> Dataset entries
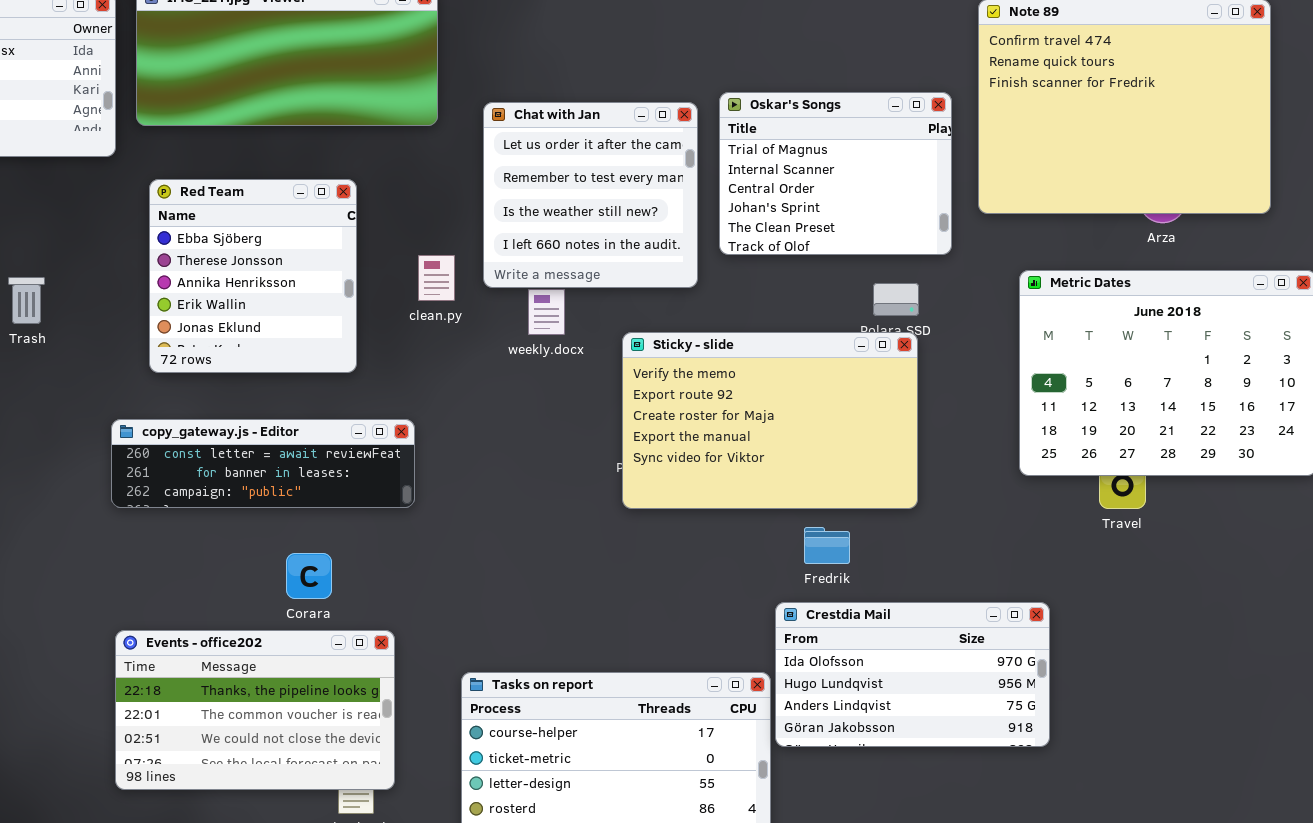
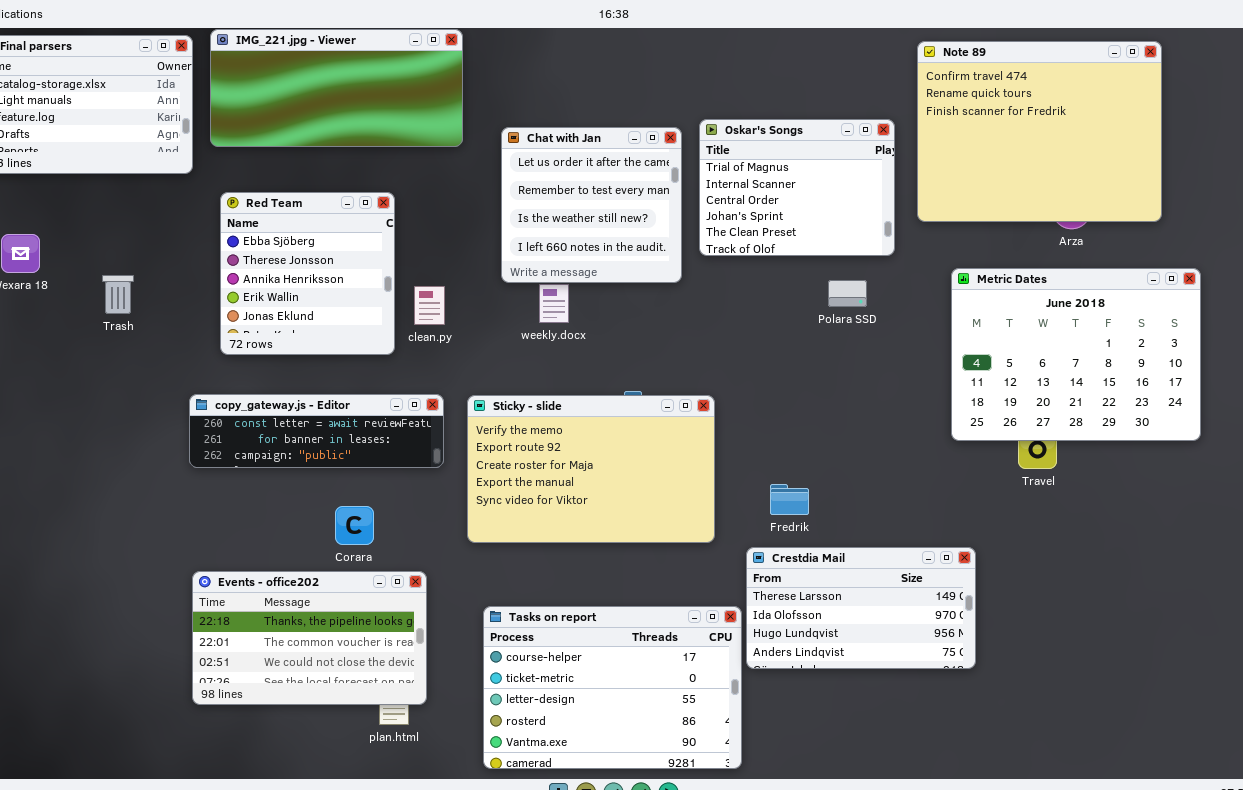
clean.py: [418,255,455,301] -> [414,286,445,325], moved
Sticky - slide: [622,332,918,509] -> [467,395,715,543], moved
Crestdia Mail: [775,602,1050,747] -> [746,547,976,669], scrolled up 1 row

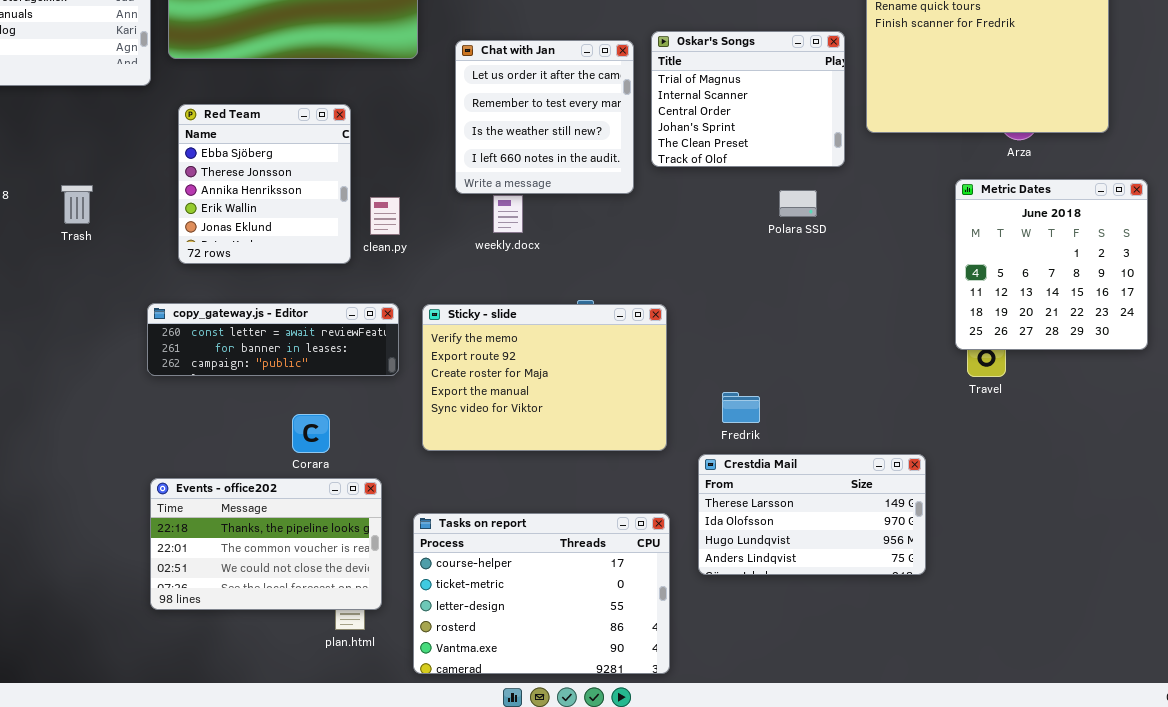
Metric Dates: [951,268,1201,441] -> [955,179,1148,350], resized
Tasks on report: [483,606,742,769] -> [413,513,670,674], moved

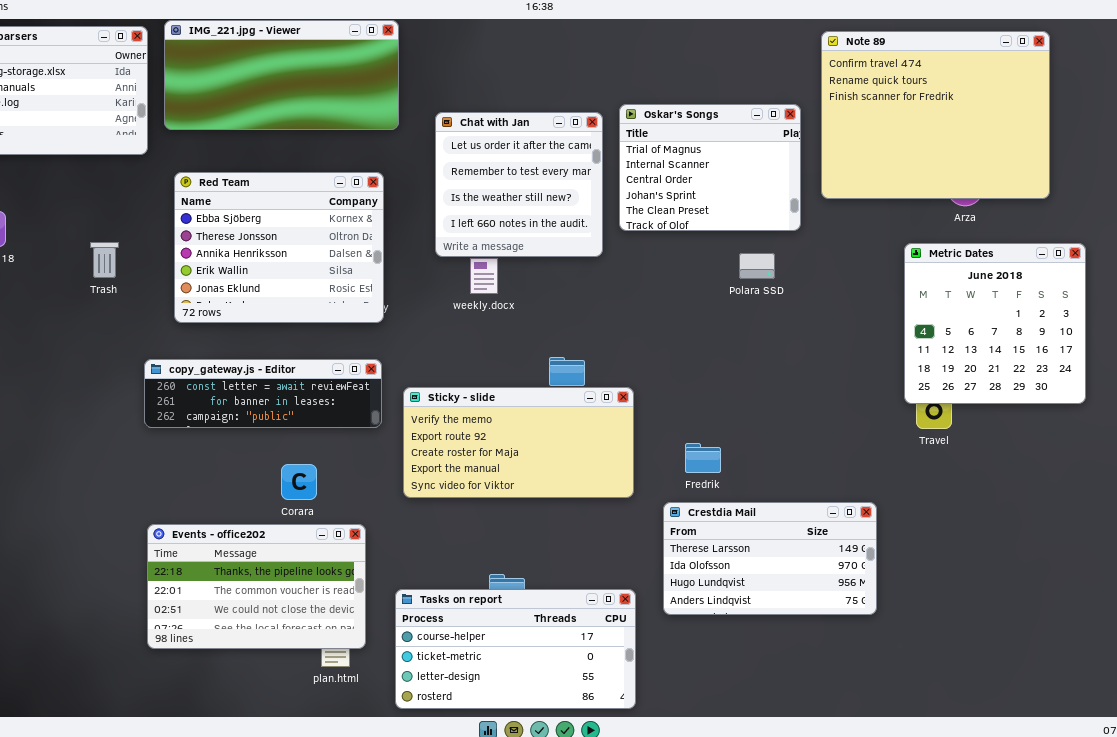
Red Team: [178,104,351,264] -> [174,172,384,323], resized
Trash: [61,185,93,224] -> [90,242,119,278], moved
Sticky - slide: [422,304,667,451] -> [403,387,634,498], resized
Tasks on report: [413,513,670,674] -> [395,589,636,709], resized

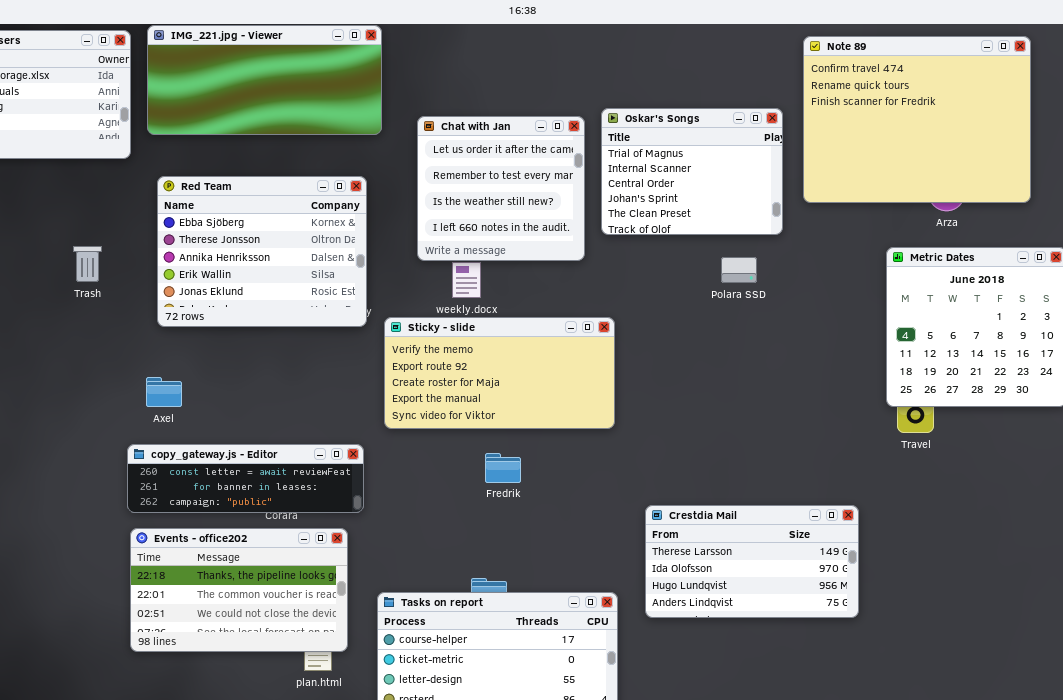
copy_gateway.js - Editor: [144,359,382,428] -> [127,444,364,513], moved
Sticky - slide: [403,387,634,498] -> [384,317,615,429], moved
Fredrik: [685,443,721,473] -> [485,453,521,483], moved

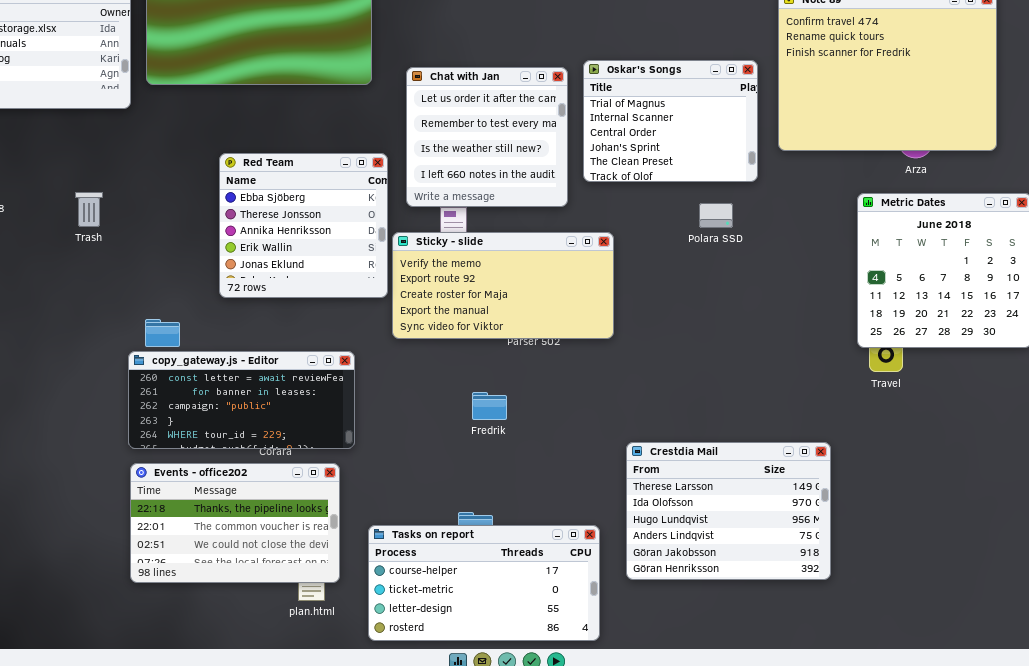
Red Team: [157,176,367,327] -> [219,153,388,298], moved, resized
Sticky - slide: [384,317,615,429] -> [392,232,614,339], moved
copy_gateway.js - Editor: [127,444,364,513] -> [128,351,355,449], resized
Crestdia Mail: [645,505,859,618] -> [626,442,831,580], resized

> Task requirements
Your task is to reproduce exactly the lines that begin at the line containing "Red Team: [157,176,367,327]" and end at the final line of the data above.

> Exercise answer
Red Team: [157,176,367,327] -> [219,153,388,298], moved, resized
Sticky - slide: [384,317,615,429] -> [392,232,614,339], moved
copy_gateway.js - Editor: [127,444,364,513] -> [128,351,355,449], resized
Crestdia Mail: [645,505,859,618] -> [626,442,831,580], resized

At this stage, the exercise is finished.